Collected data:
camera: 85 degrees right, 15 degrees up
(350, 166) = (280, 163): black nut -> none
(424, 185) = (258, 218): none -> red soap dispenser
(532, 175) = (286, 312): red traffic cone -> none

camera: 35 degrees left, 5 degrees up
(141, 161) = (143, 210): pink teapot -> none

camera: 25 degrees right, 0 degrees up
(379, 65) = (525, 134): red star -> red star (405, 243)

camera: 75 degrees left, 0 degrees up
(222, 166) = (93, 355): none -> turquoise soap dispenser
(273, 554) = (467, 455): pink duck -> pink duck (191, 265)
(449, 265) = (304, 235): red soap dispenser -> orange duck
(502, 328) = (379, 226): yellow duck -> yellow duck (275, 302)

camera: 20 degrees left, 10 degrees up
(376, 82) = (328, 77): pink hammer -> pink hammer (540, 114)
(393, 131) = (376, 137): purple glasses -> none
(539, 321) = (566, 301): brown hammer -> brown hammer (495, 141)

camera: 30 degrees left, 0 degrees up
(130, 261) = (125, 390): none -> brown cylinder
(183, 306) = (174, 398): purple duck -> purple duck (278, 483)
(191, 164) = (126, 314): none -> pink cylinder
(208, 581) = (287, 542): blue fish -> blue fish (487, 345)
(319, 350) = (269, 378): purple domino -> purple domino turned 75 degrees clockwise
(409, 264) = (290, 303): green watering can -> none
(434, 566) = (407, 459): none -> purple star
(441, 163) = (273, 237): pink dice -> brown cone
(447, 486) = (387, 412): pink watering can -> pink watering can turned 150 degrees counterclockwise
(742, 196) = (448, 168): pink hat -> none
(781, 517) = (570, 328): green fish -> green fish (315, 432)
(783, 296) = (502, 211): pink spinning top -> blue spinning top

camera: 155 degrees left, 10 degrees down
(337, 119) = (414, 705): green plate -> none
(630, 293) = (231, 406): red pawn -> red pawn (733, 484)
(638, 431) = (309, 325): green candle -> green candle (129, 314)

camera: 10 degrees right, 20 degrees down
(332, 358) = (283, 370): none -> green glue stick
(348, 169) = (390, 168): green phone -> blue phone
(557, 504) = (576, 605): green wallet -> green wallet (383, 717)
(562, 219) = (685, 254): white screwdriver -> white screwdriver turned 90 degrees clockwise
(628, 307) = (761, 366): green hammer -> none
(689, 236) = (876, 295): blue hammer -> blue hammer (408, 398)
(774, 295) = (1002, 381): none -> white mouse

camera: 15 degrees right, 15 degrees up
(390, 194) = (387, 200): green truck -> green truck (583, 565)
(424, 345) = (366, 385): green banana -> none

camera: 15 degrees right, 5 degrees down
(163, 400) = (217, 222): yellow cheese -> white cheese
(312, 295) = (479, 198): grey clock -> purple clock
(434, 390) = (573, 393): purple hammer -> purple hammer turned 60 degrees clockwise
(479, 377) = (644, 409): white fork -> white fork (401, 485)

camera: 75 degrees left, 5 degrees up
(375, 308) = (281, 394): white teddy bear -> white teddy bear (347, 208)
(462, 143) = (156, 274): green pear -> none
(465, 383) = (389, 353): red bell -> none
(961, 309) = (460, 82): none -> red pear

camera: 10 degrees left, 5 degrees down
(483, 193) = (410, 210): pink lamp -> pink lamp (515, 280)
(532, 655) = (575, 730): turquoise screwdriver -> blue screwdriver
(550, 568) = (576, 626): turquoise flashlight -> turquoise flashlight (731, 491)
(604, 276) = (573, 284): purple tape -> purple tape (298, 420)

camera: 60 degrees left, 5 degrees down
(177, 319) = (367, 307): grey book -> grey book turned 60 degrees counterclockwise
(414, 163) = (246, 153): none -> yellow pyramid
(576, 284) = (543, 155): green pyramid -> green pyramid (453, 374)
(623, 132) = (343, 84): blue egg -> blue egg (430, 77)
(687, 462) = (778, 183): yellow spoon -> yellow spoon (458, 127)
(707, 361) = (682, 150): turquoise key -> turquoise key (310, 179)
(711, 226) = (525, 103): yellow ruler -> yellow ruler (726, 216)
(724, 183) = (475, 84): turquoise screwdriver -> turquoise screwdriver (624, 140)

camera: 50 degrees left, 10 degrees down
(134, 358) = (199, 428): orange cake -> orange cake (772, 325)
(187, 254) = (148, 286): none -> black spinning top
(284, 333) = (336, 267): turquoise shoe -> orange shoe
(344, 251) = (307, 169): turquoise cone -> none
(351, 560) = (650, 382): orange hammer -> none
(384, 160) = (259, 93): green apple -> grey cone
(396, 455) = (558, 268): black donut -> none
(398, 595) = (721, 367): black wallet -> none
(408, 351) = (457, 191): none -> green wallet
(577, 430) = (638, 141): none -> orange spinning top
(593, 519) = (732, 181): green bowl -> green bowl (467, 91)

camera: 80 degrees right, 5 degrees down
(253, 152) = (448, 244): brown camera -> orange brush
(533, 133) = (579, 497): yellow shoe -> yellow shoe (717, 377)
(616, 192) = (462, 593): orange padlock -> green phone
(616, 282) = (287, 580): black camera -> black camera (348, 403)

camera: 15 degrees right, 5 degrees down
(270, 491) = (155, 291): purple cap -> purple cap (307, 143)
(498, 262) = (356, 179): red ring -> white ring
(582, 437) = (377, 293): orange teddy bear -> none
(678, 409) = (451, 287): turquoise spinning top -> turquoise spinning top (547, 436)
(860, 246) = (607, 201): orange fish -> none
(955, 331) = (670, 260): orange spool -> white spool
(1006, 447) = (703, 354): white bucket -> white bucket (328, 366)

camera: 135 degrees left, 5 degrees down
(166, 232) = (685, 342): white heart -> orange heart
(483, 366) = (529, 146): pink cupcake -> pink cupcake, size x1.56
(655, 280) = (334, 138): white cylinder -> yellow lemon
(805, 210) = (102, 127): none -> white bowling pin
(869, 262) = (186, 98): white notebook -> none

▶ [WHAT YOU SHOULD DO]:
All entries above should be duplicated exactly, none omitted.

▶ [OUTPUT FOR THIS EXERCISE]:
camera: 85 degrees right, 15 degrees up
(350, 166) = (280, 163): black nut -> none
(424, 185) = (258, 218): none -> red soap dispenser
(532, 175) = (286, 312): red traffic cone -> none

camera: 35 degrees left, 5 degrees up
(141, 161) = (143, 210): pink teapot -> none

camera: 25 degrees right, 0 degrees up
(379, 65) = (525, 134): red star -> red star (405, 243)

camera: 75 degrees left, 0 degrees up
(222, 166) = (93, 355): none -> turquoise soap dispenser
(273, 554) = (467, 455): pink duck -> pink duck (191, 265)
(449, 265) = (304, 235): red soap dispenser -> orange duck
(502, 328) = (379, 226): yellow duck -> yellow duck (275, 302)

camera: 20 degrees left, 10 degrees up
(376, 82) = (328, 77): pink hammer -> pink hammer (540, 114)
(393, 131) = (376, 137): purple glasses -> none
(539, 321) = (566, 301): brown hammer -> brown hammer (495, 141)

camera: 30 degrees left, 0 degrees up
(130, 261) = (125, 390): none -> brown cylinder
(183, 306) = (174, 398): purple duck -> purple duck (278, 483)
(191, 164) = (126, 314): none -> pink cylinder
(208, 581) = (287, 542): blue fish -> blue fish (487, 345)
(319, 350) = (269, 378): purple domino -> purple domino turned 75 degrees clockwise
(409, 264) = (290, 303): green watering can -> none
(434, 566) = (407, 459): none -> purple star
(441, 163) = (273, 237): pink dice -> brown cone
(447, 486) = (387, 412): pink watering can -> pink watering can turned 150 degrees counterclockwise
(742, 196) = (448, 168): pink hat -> none
(781, 517) = (570, 328): green fish -> green fish (315, 432)
(783, 296) = (502, 211): pink spinning top -> blue spinning top

camera: 155 degrees left, 10 degrees down
(337, 119) = (414, 705): green plate -> none
(630, 293) = (231, 406): red pawn -> red pawn (733, 484)
(638, 431) = (309, 325): green candle -> green candle (129, 314)

camera: 10 degrees right, 20 degrees down
(332, 358) = (283, 370): none -> green glue stick
(348, 169) = (390, 168): green phone -> blue phone
(557, 504) = (576, 605): green wallet -> green wallet (383, 717)
(562, 219) = (685, 254): white screwdriver -> white screwdriver turned 90 degrees clockwise
(628, 307) = (761, 366): green hammer -> none
(689, 236) = (876, 295): blue hammer -> blue hammer (408, 398)
(774, 295) = (1002, 381): none -> white mouse

camera: 15 degrees right, 15 degrees up
(390, 194) = (387, 200): green truck -> green truck (583, 565)
(424, 345) = (366, 385): green banana -> none

camera: 15 degrees right, 5 degrees down
(163, 400) = (217, 222): yellow cheese -> white cheese
(312, 295) = (479, 198): grey clock -> purple clock
(434, 390) = (573, 393): purple hammer -> purple hammer turned 60 degrees clockwise
(479, 377) = (644, 409): white fork -> white fork (401, 485)

camera: 75 degrees left, 5 degrees up
(375, 308) = (281, 394): white teddy bear -> white teddy bear (347, 208)
(462, 143) = (156, 274): green pear -> none
(465, 383) = (389, 353): red bell -> none
(961, 309) = (460, 82): none -> red pear

camera: 10 degrees left, 5 degrees down
(483, 193) = (410, 210): pink lamp -> pink lamp (515, 280)
(532, 655) = (575, 730): turquoise screwdriver -> blue screwdriver
(550, 568) = (576, 626): turquoise flashlight -> turquoise flashlight (731, 491)
(604, 276) = (573, 284): purple tape -> purple tape (298, 420)

camera: 60 degrees left, 5 degrees down
(177, 319) = (367, 307): grey book -> grey book turned 60 degrees counterclockwise
(414, 163) = (246, 153): none -> yellow pyramid
(576, 284) = (543, 155): green pyramid -> green pyramid (453, 374)
(623, 132) = (343, 84): blue egg -> blue egg (430, 77)
(687, 462) = (778, 183): yellow spoon -> yellow spoon (458, 127)
(707, 361) = (682, 150): turquoise key -> turquoise key (310, 179)
(711, 226) = (525, 103): yellow ruler -> yellow ruler (726, 216)
(724, 183) = (475, 84): turquoise screwdriver -> turquoise screwdriver (624, 140)

camera: 50 degrees left, 10 degrees down
(134, 358) = (199, 428): orange cake -> orange cake (772, 325)
(187, 254) = (148, 286): none -> black spinning top
(284, 333) = (336, 267): turquoise shoe -> orange shoe
(344, 251) = (307, 169): turquoise cone -> none
(351, 560) = (650, 382): orange hammer -> none
(384, 160) = (259, 93): green apple -> grey cone
(396, 455) = (558, 268): black donut -> none
(398, 595) = (721, 367): black wallet -> none
(408, 351) = (457, 191): none -> green wallet
(577, 430) = (638, 141): none -> orange spinning top
(593, 519) = (732, 181): green bowl -> green bowl (467, 91)

camera: 80 degrees right, 5 degrees down
(253, 152) = (448, 244): brown camera -> orange brush
(533, 133) = (579, 497): yellow shoe -> yellow shoe (717, 377)
(616, 192) = (462, 593): orange padlock -> green phone
(616, 282) = (287, 580): black camera -> black camera (348, 403)

camera: 15 degrees right, 5 degrees down
(270, 491) = (155, 291): purple cap -> purple cap (307, 143)
(498, 262) = (356, 179): red ring -> white ring
(582, 437) = (377, 293): orange teddy bear -> none
(678, 409) = (451, 287): turquoise spinning top -> turquoise spinning top (547, 436)
(860, 246) = (607, 201): orange fish -> none
(955, 331) = (670, 260): orange spool -> white spool
(1006, 447) = (703, 354): white bucket -> white bucket (328, 366)

camera: 135 degrees left, 5 degrees down
(166, 232) = (685, 342): white heart -> orange heart
(483, 366) = (529, 146): pink cupcake -> pink cupcake, size x1.56
(655, 280) = (334, 138): white cylinder -> yellow lemon
(805, 210) = (102, 127): none -> white bowling pin
(869, 262) = (186, 98): white notebook -> none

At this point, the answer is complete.